*Provided records*:
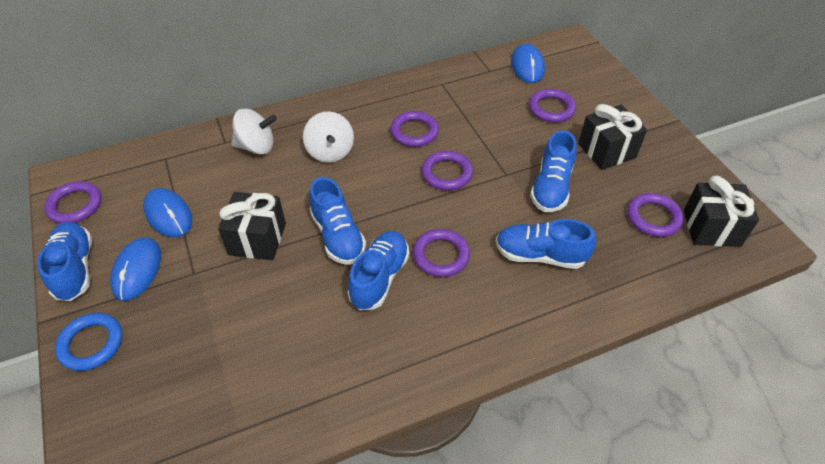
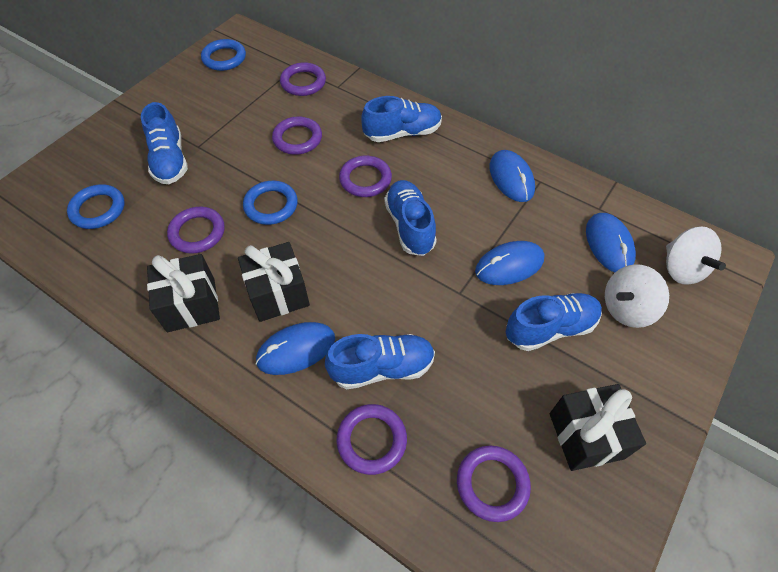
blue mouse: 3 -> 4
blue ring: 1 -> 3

==

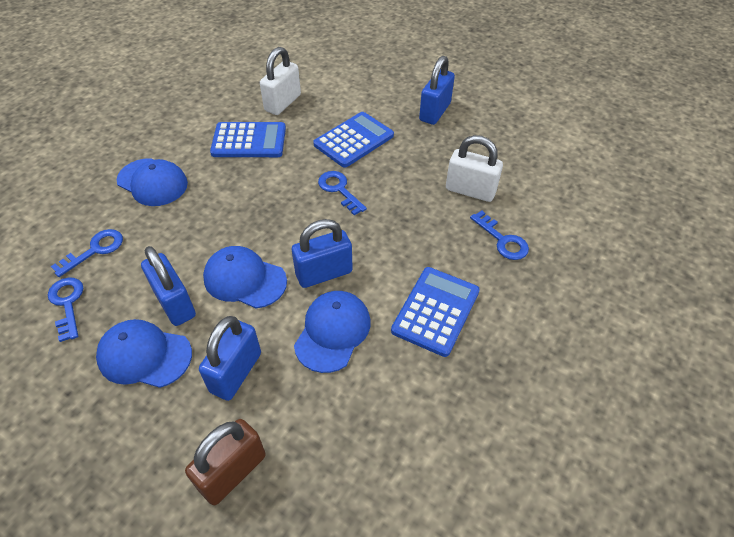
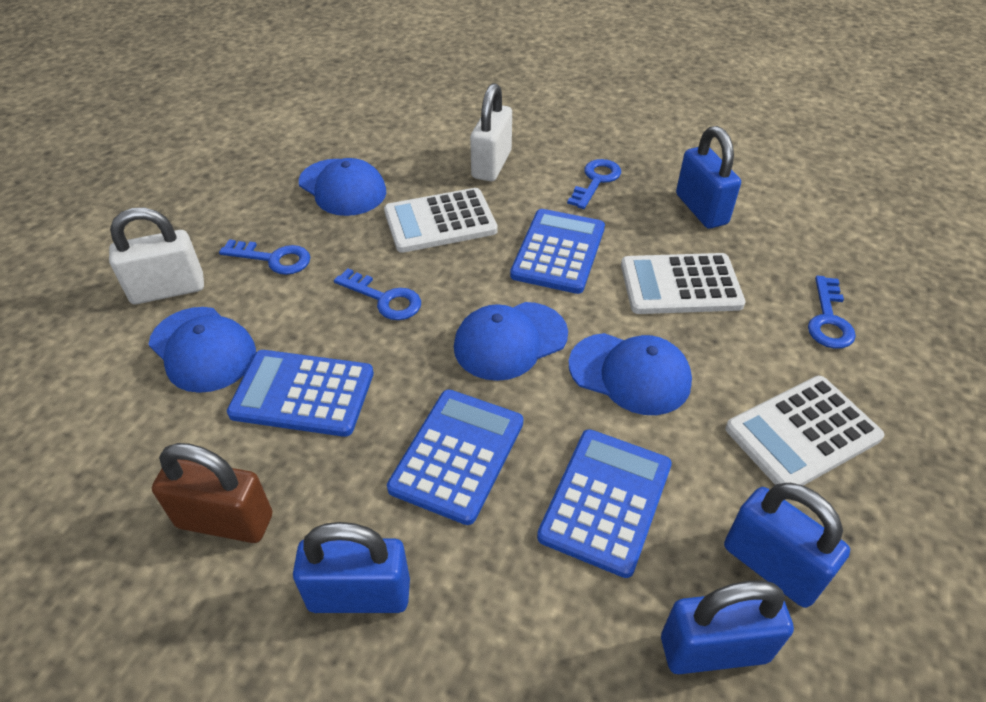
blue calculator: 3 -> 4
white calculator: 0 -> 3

* * *

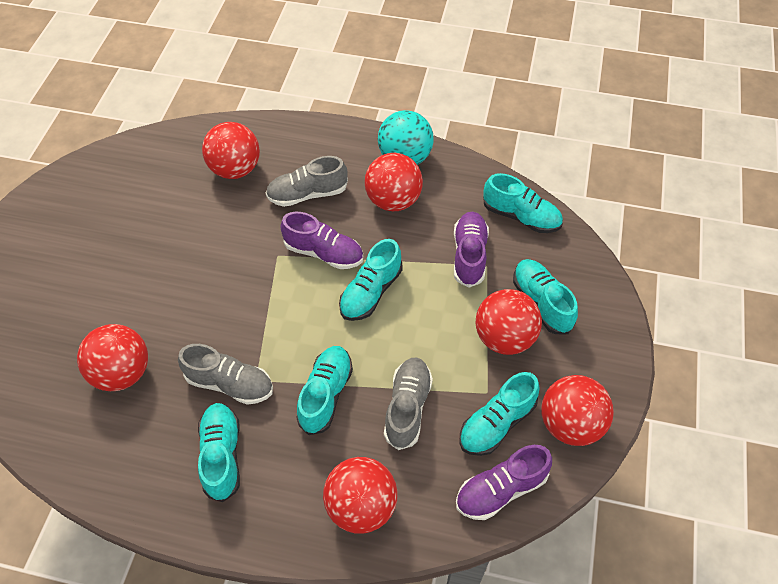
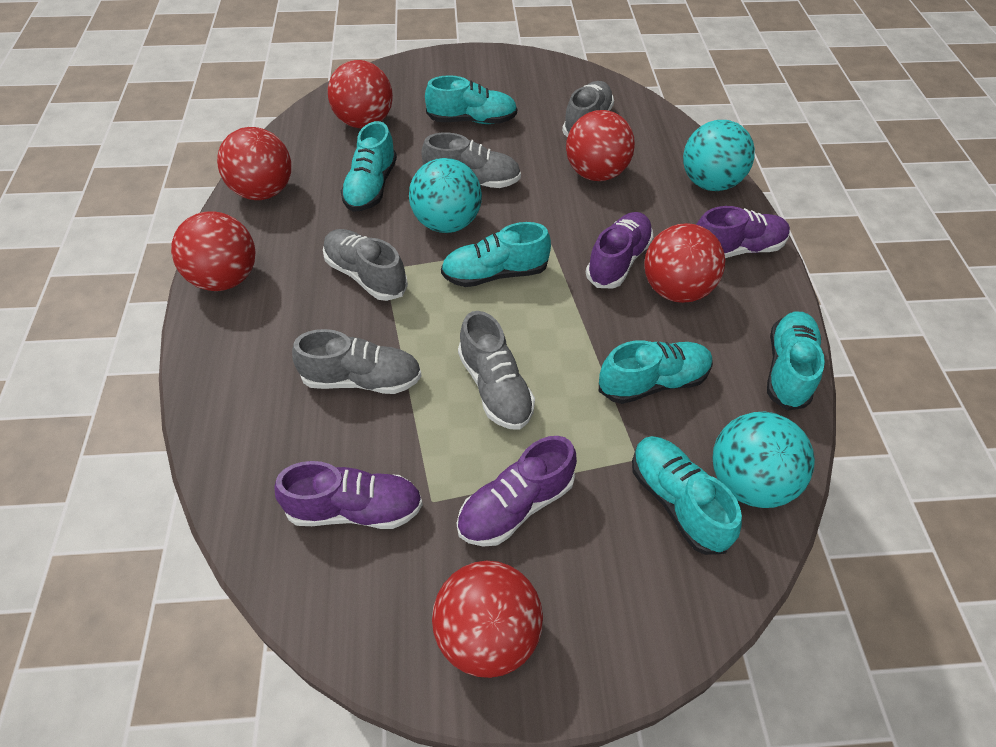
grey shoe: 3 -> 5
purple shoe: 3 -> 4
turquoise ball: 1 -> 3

*Activity*:
Where a line above contains the word "calculator", show that line.

*Task response*:
blue calculator: 3 -> 4
white calculator: 0 -> 3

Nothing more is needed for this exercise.